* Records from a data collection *
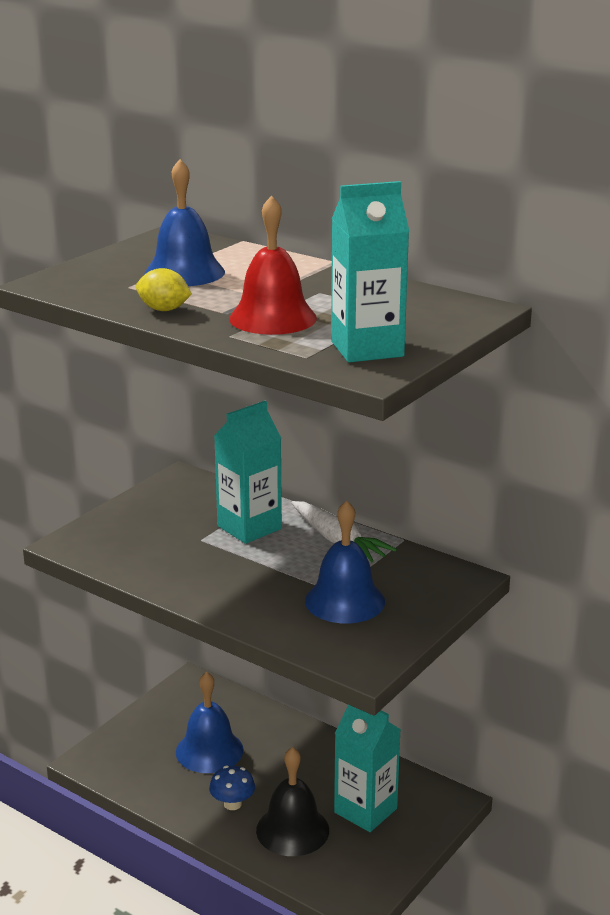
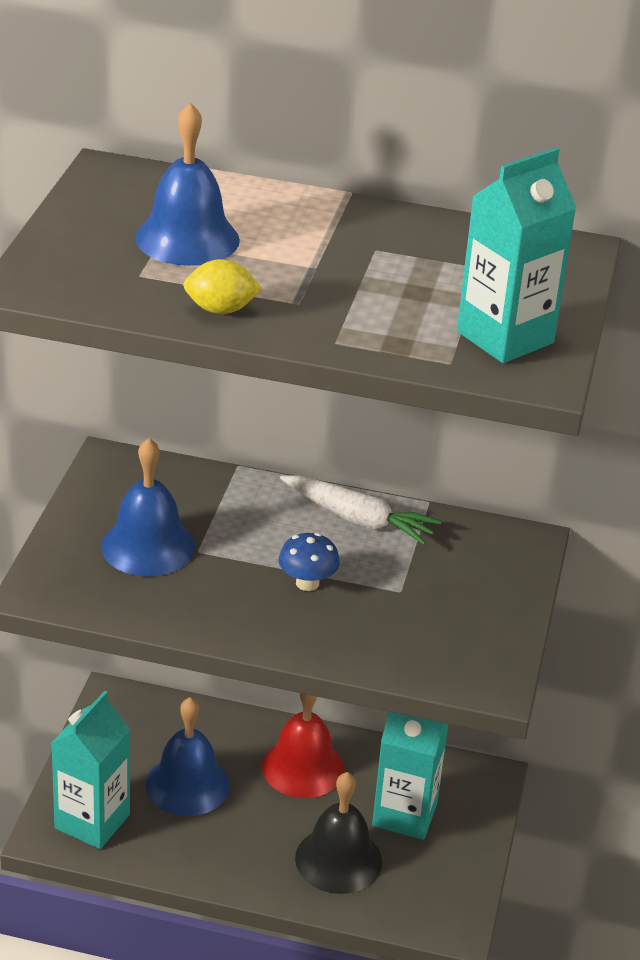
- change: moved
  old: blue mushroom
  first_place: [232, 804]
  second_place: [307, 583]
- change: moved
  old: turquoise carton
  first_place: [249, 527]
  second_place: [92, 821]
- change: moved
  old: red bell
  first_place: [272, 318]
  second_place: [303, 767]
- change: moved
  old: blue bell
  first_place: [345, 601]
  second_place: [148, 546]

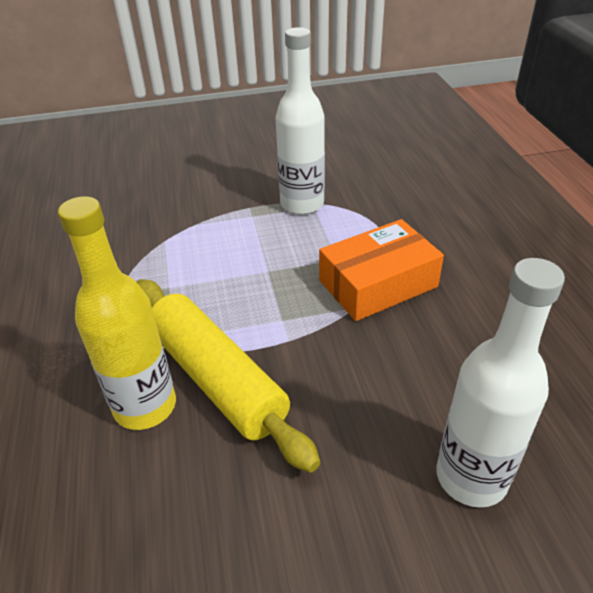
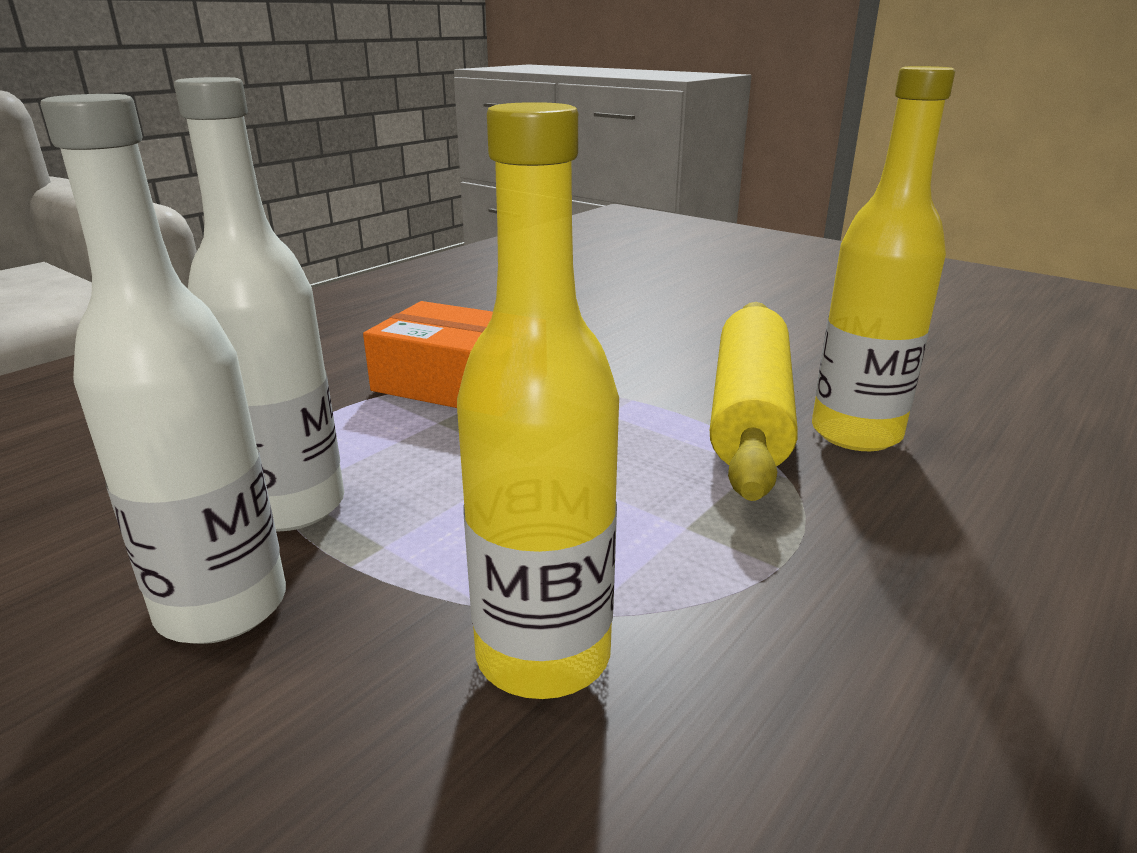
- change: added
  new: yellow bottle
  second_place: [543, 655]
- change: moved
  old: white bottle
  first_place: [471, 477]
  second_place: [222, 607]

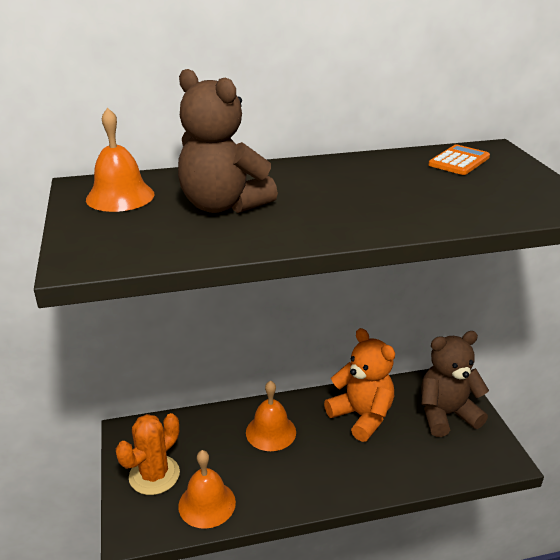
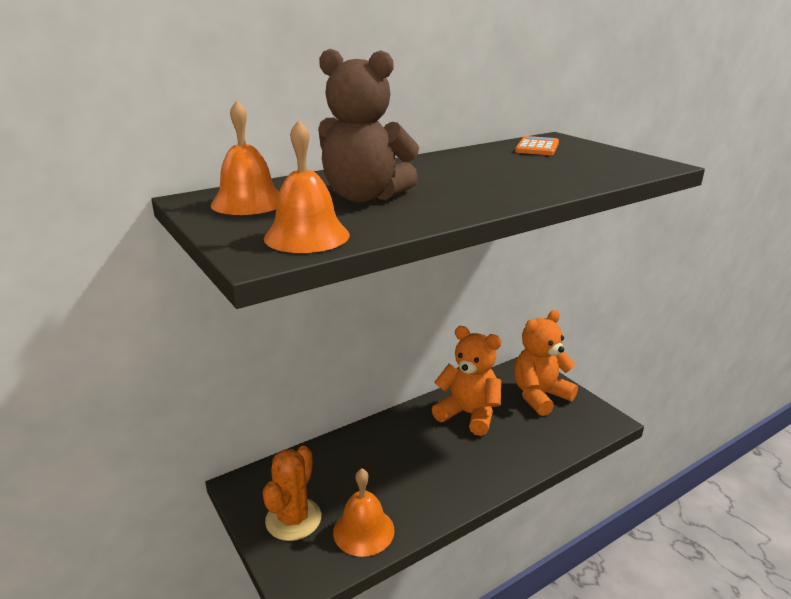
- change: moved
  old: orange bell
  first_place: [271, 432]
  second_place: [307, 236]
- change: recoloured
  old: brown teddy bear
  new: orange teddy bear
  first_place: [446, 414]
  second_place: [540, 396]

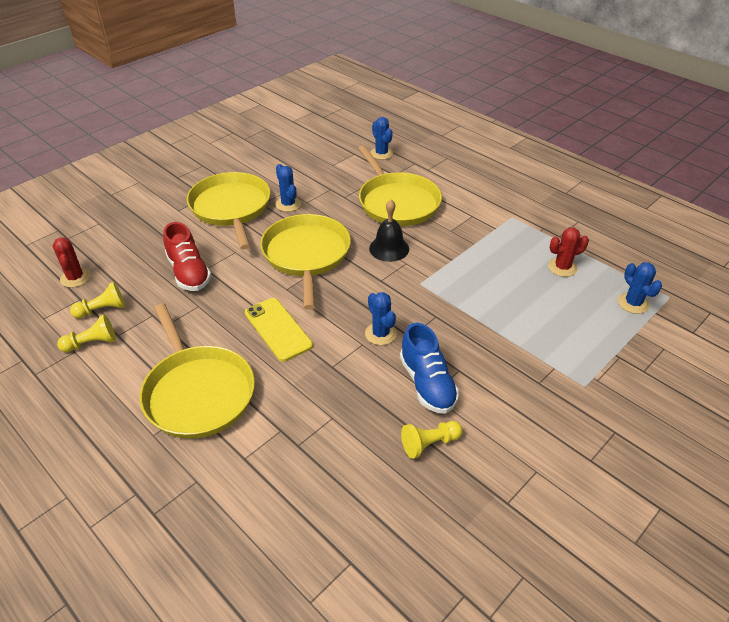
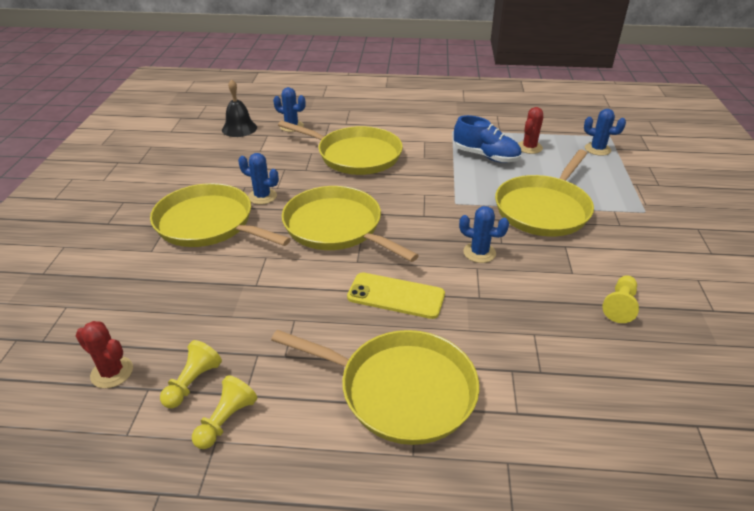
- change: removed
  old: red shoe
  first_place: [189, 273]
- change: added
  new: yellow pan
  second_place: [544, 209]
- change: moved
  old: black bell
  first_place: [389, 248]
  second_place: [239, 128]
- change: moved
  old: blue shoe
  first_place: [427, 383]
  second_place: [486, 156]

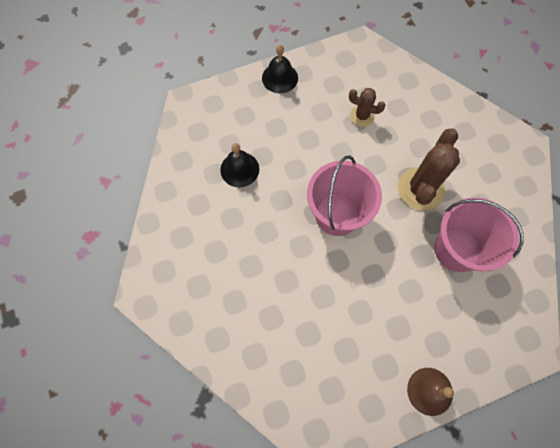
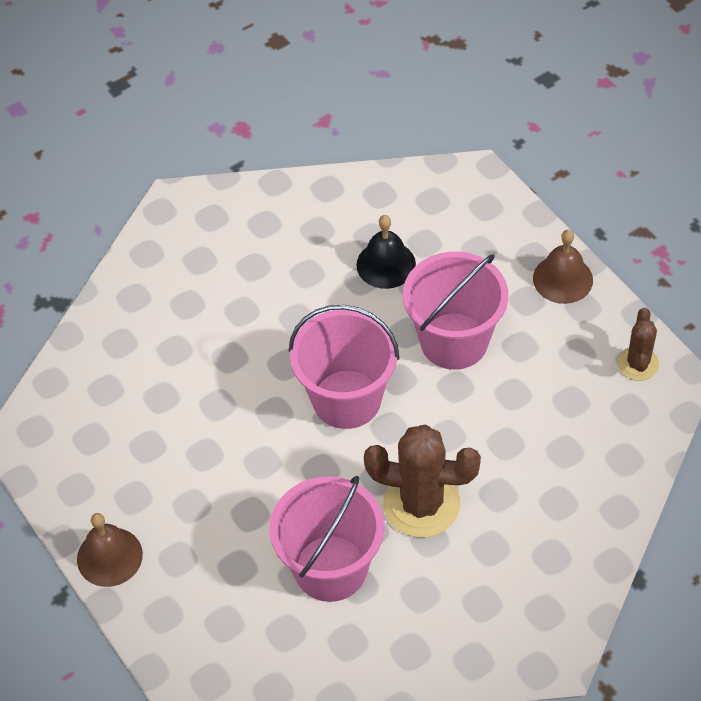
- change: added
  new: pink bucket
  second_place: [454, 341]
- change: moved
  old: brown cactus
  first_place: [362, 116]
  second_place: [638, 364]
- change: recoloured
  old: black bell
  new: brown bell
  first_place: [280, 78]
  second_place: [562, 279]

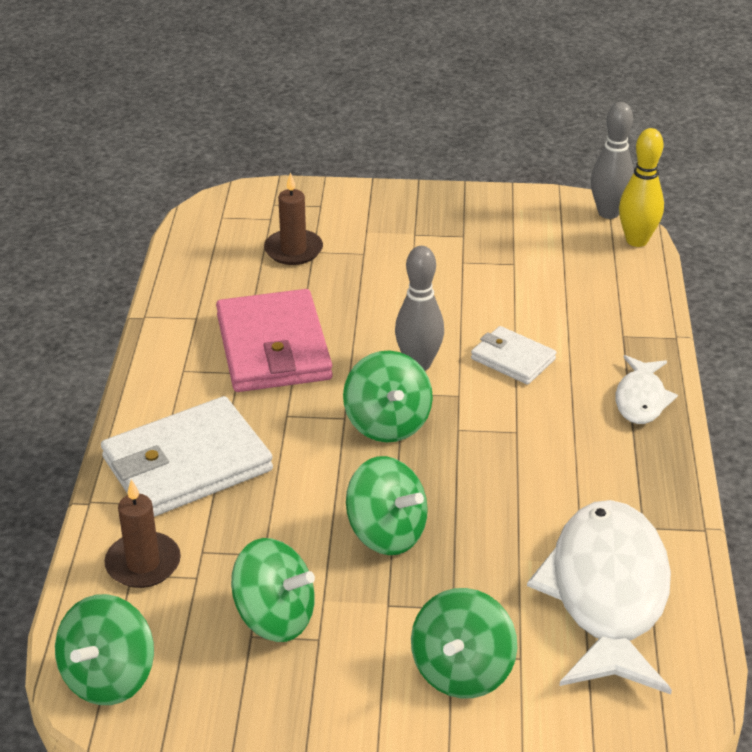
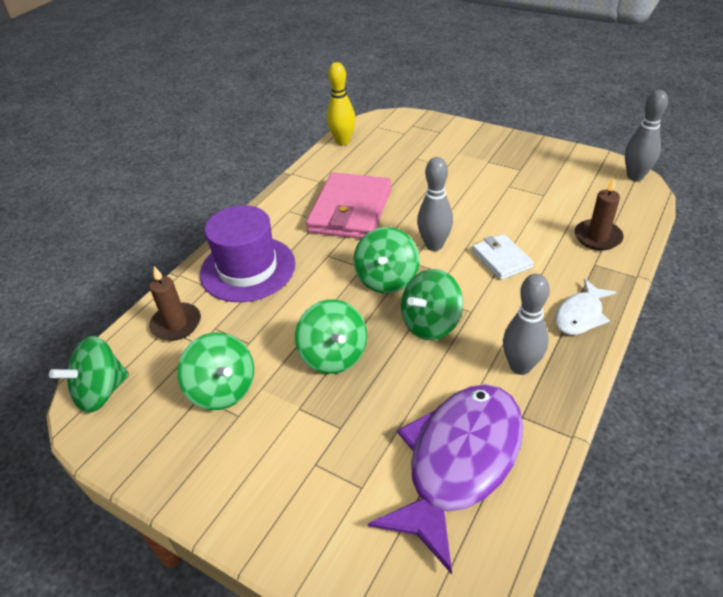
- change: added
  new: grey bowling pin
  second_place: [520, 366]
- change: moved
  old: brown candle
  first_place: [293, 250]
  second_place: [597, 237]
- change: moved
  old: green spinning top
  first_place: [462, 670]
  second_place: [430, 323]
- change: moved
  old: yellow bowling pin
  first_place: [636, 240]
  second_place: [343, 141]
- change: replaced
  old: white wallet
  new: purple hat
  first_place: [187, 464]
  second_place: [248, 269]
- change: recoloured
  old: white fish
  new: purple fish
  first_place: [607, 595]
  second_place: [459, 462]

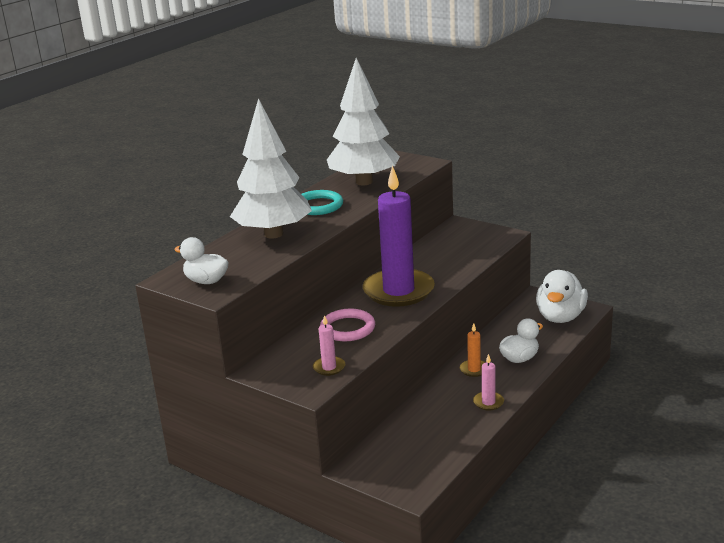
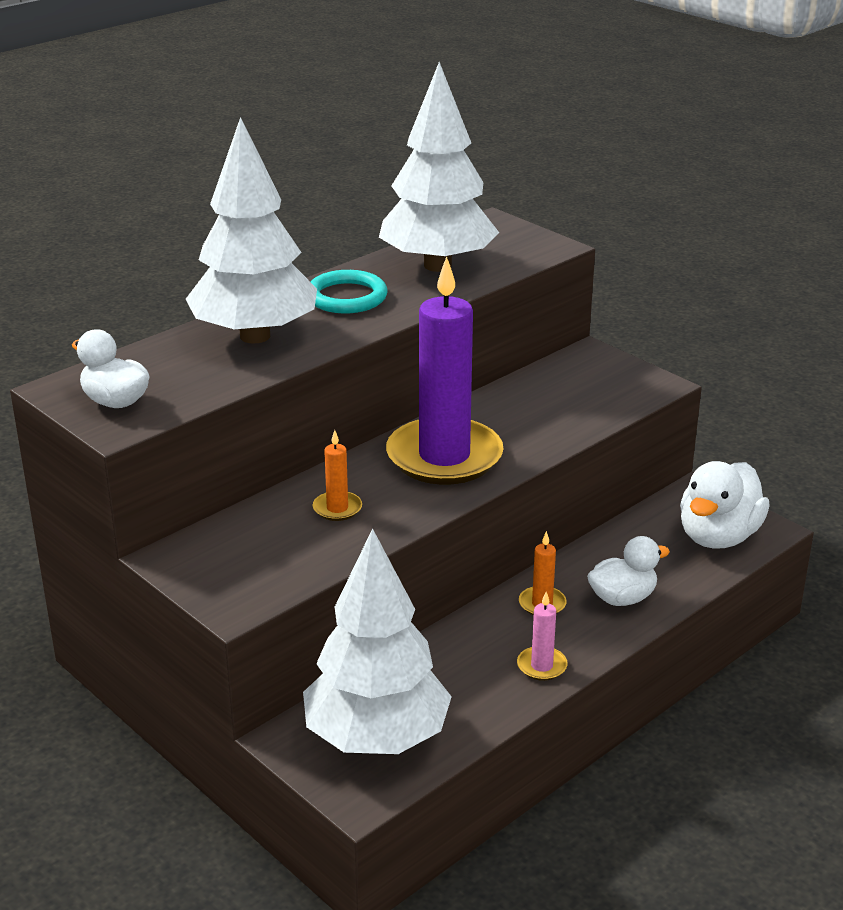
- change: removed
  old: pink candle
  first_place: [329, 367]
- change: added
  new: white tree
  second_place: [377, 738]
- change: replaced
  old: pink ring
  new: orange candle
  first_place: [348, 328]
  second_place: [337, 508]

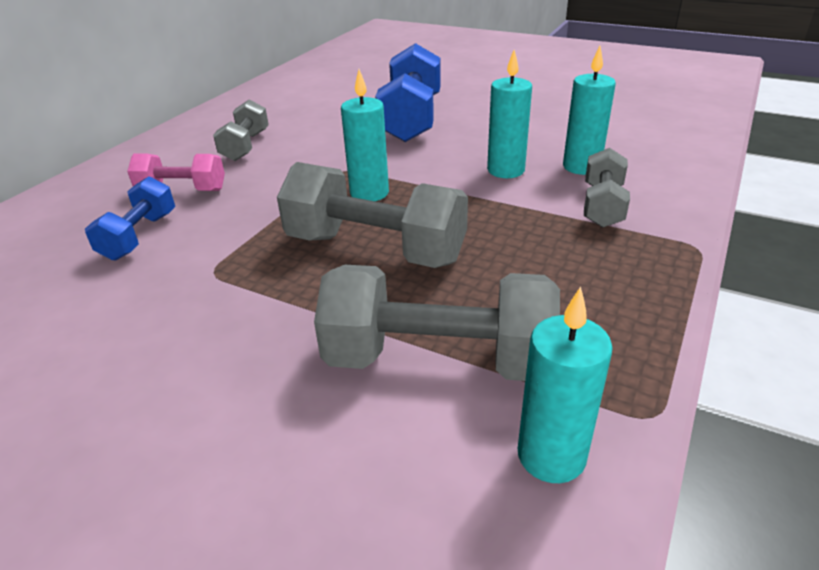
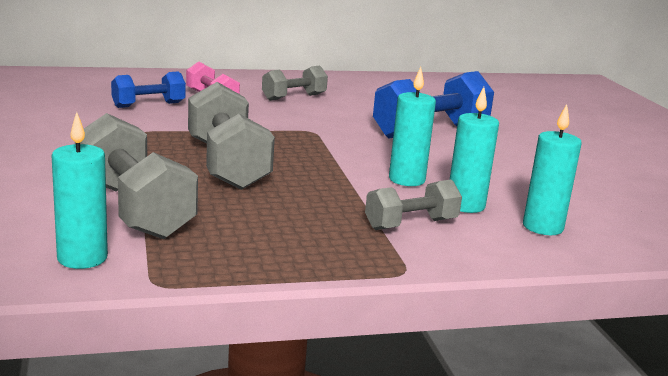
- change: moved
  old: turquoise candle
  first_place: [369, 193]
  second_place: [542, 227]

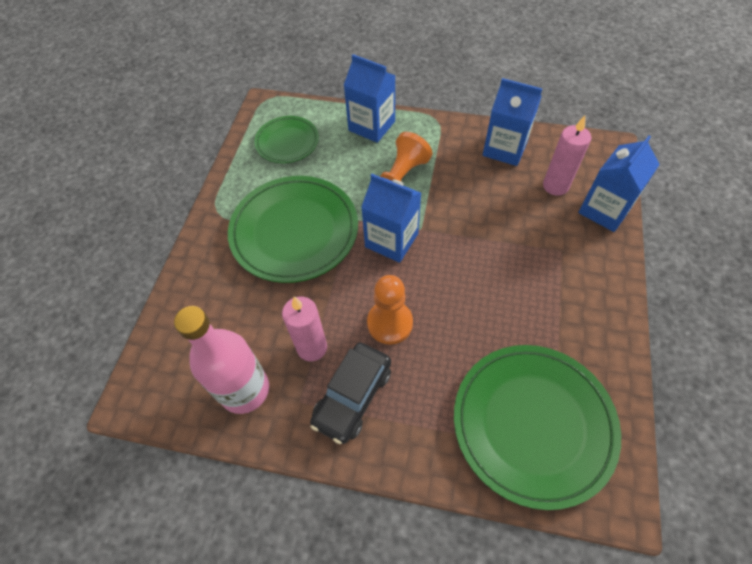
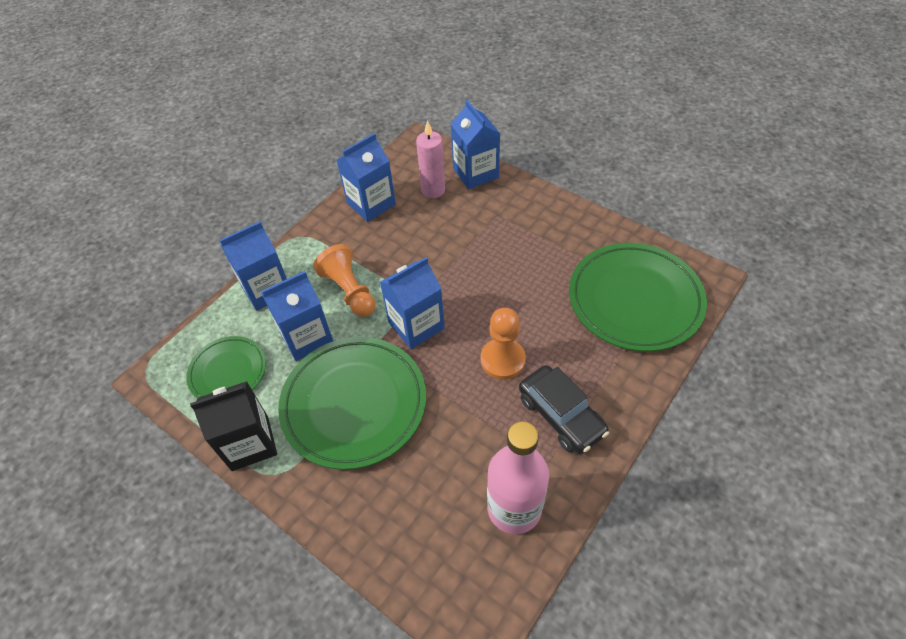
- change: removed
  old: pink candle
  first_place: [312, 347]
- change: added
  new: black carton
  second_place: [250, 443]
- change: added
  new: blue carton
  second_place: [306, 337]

* Task details *
From the first line to the last, write out the data above exactly. Omit the pictures.

* Solution below *
- change: moved
  old: blue mushroom
  first_place: [232, 804]
  second_place: [307, 583]
- change: moved
  old: turquoise carton
  first_place: [249, 527]
  second_place: [92, 821]
- change: moved
  old: red bell
  first_place: [272, 318]
  second_place: [303, 767]
- change: moved
  old: blue bell
  first_place: [345, 601]
  second_place: [148, 546]

- change: added
  new: yellow bottle
  second_place: [543, 655]
- change: moved
  old: white bottle
  first_place: [471, 477]
  second_place: [222, 607]

- change: moved
  old: orange bell
  first_place: [271, 432]
  second_place: [307, 236]
- change: recoloured
  old: brown teddy bear
  new: orange teddy bear
  first_place: [446, 414]
  second_place: [540, 396]

- change: removed
  old: red shoe
  first_place: [189, 273]
- change: added
  new: yellow pan
  second_place: [544, 209]
- change: moved
  old: black bell
  first_place: [389, 248]
  second_place: [239, 128]
- change: moved
  old: blue shoe
  first_place: [427, 383]
  second_place: [486, 156]

- change: added
  new: pink bucket
  second_place: [454, 341]
- change: moved
  old: brown cactus
  first_place: [362, 116]
  second_place: [638, 364]
- change: recoloured
  old: black bell
  new: brown bell
  first_place: [280, 78]
  second_place: [562, 279]

- change: added
  new: grey bowling pin
  second_place: [520, 366]
- change: moved
  old: brown candle
  first_place: [293, 250]
  second_place: [597, 237]
- change: moved
  old: green spinning top
  first_place: [462, 670]
  second_place: [430, 323]
- change: moved
  old: yellow bowling pin
  first_place: [636, 240]
  second_place: [343, 141]
- change: replaced
  old: white wallet
  new: purple hat
  first_place: [187, 464]
  second_place: [248, 269]
- change: recoloured
  old: white fish
  new: purple fish
  first_place: [607, 595]
  second_place: [459, 462]

- change: removed
  old: pink candle
  first_place: [329, 367]
- change: added
  new: white tree
  second_place: [377, 738]
- change: replaced
  old: pink ring
  new: orange candle
  first_place: [348, 328]
  second_place: [337, 508]

- change: moved
  old: turquoise candle
  first_place: [369, 193]
  second_place: [542, 227]

- change: removed
  old: pink candle
  first_place: [312, 347]
- change: added
  new: black carton
  second_place: [250, 443]
- change: added
  new: blue carton
  second_place: [306, 337]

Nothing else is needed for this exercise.